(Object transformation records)

----

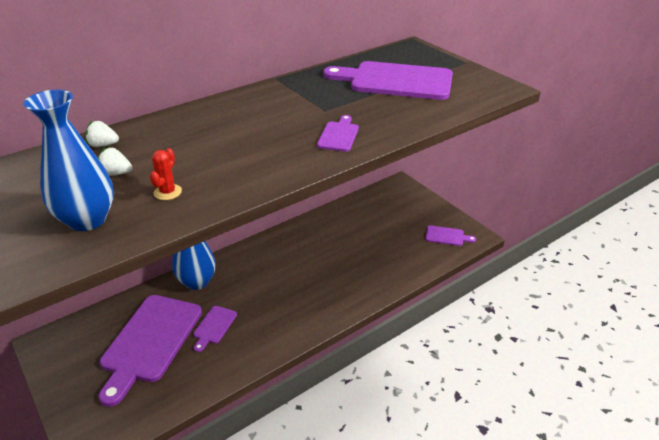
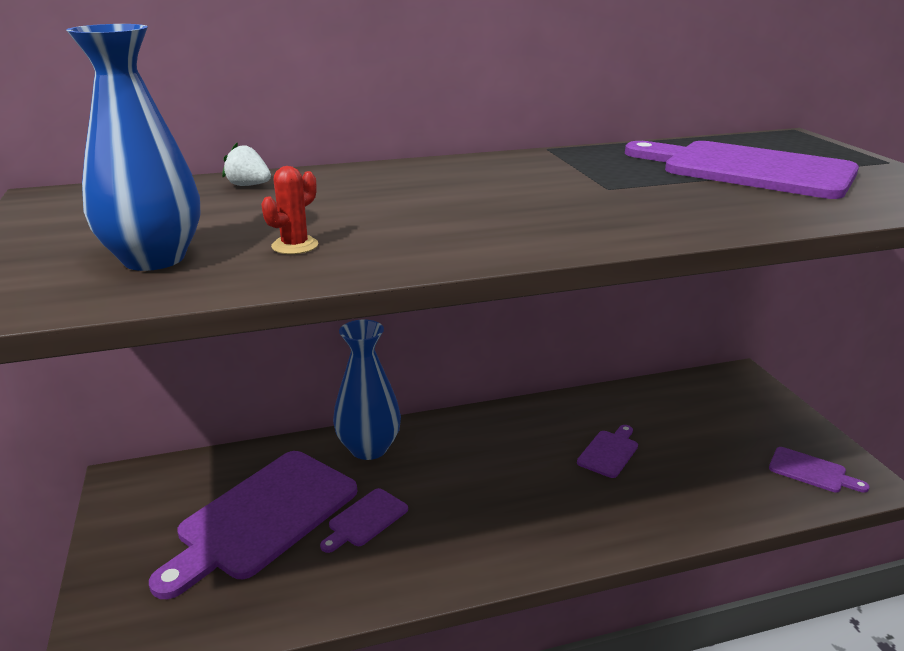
camera: 20 degrees right, 10 degrees down
white strawberry [98,147,132,176] -> none
purple cutting board [317,115,359,152] -> purple cutting board moved to [577,425,638,478]

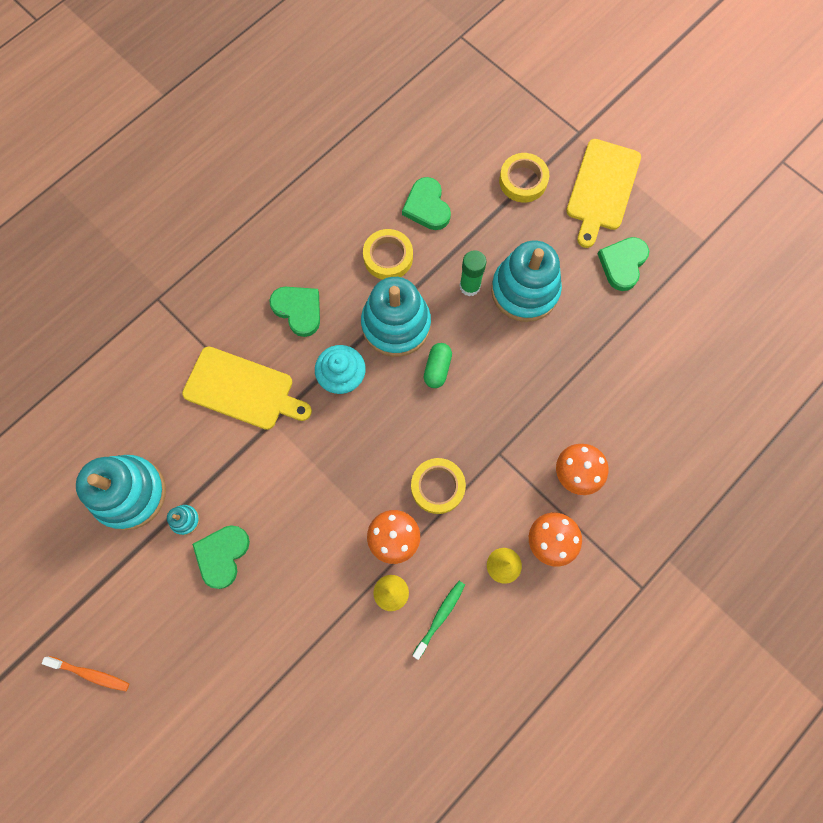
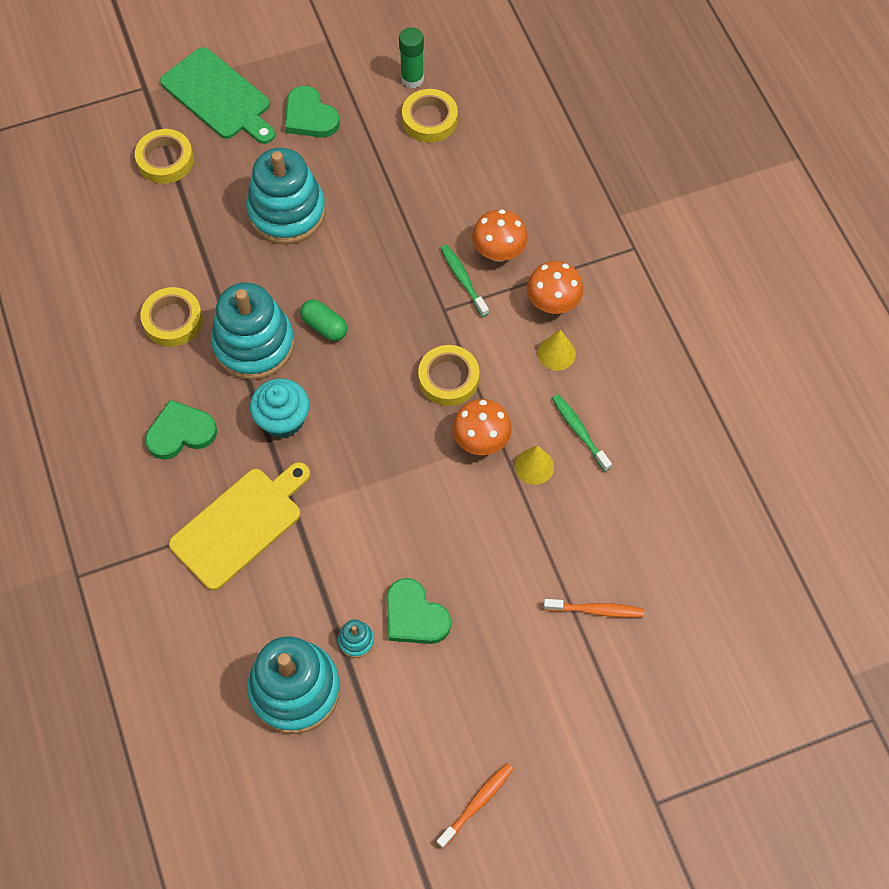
camera: 65 degrees left, 10 degrees down
green heart [402,177,451,230] -> none
green glue stick [459,250,486,296] -> green glue stick moved to [399,27,424,88]
yellow cutting board [566,139,641,248] -> green cutting board [160,47,275,144]
none -> yellow tape [402,89,458,143]
none -> green toothbrush [441,245,489,317]
none -> orange toothbrush [544,599,644,618]

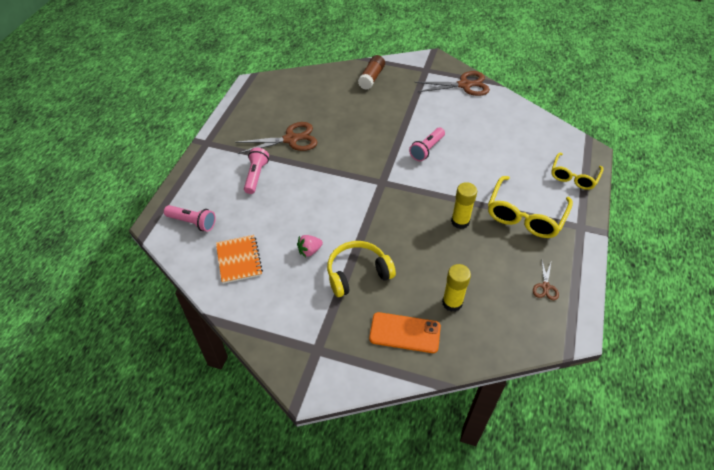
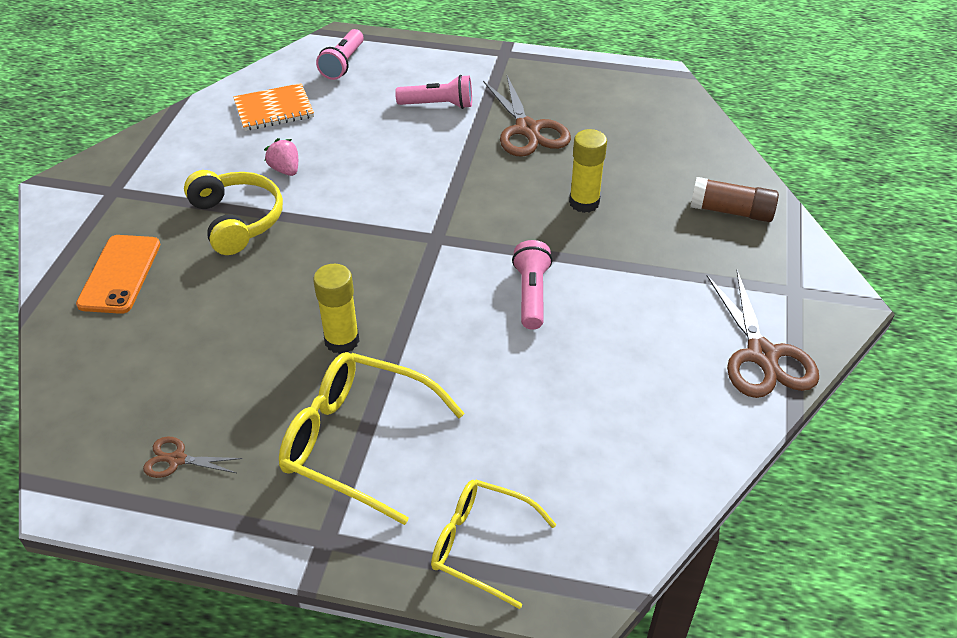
camera: 85 degrees right, 5 degrees down
pink flashlight [409,127,445,161] -> pink flashlight turned 60 degrees clockwise [512,240,552,329]
yellow glue stick [442,264,471,312] -> yellow glue stick moved to [569,129,607,213]

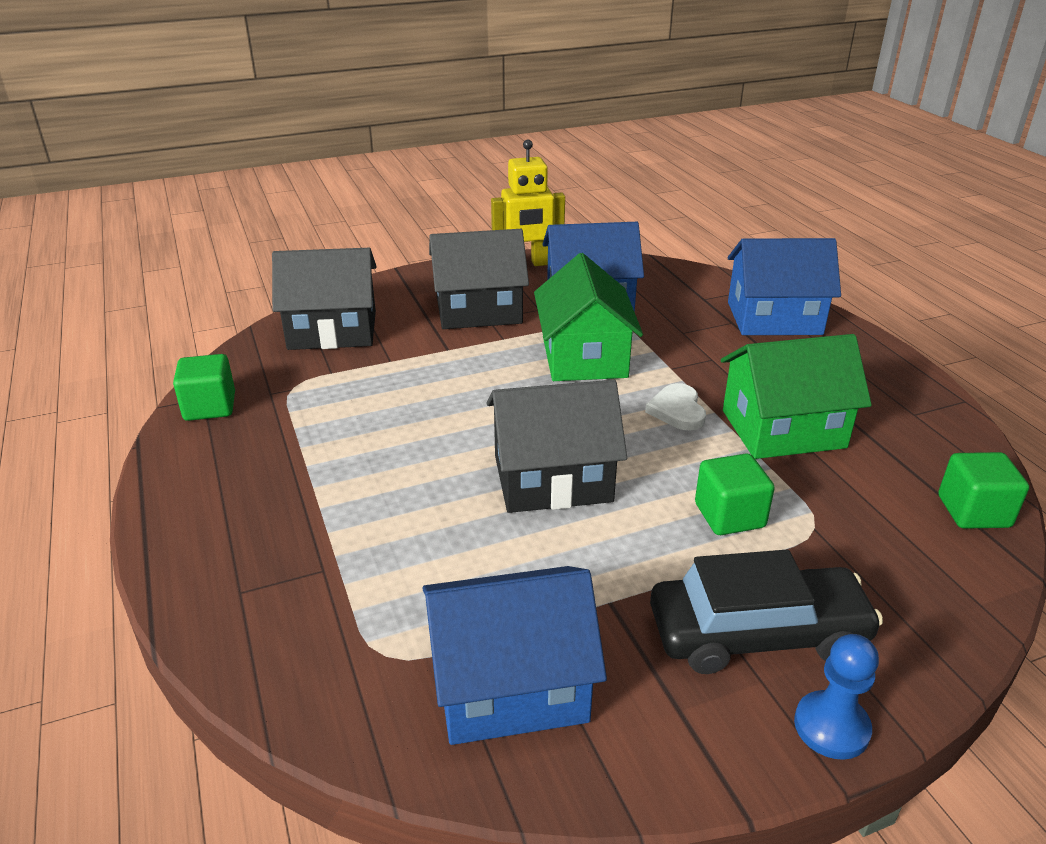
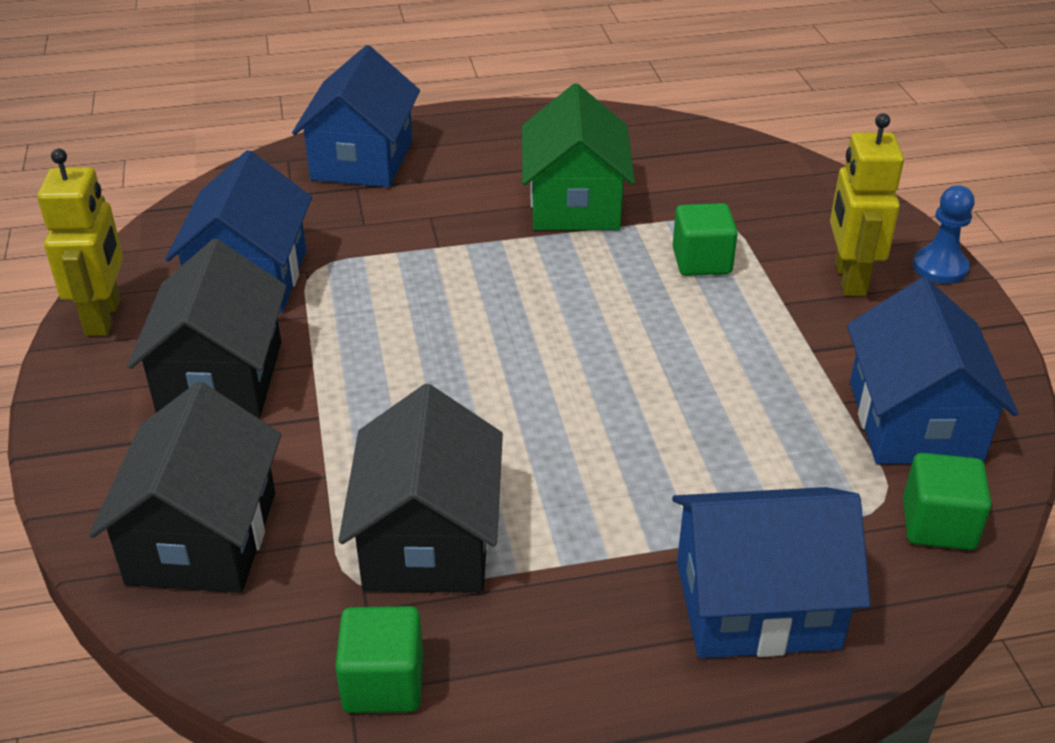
camera: 80 degrees left, 5 degrees up
black house [486,380,627,513] -> black house moved to [338,384,503,593]
green house [534,253,643,381] -> none
white heart [645,383,706,431] -> none
black car [650,550,883,674] -> yellow robot [830,113,904,296]
green cube [938,452,1029,529] -> green cube moved to [903,453,992,550]
none -> blue house [672,487,871,658]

----

WHAT THIS TASK INVOLVES: What must be returned is only the number of lines in the records that hold the word "toothbrush".

EXPECTED OUTPUT: 2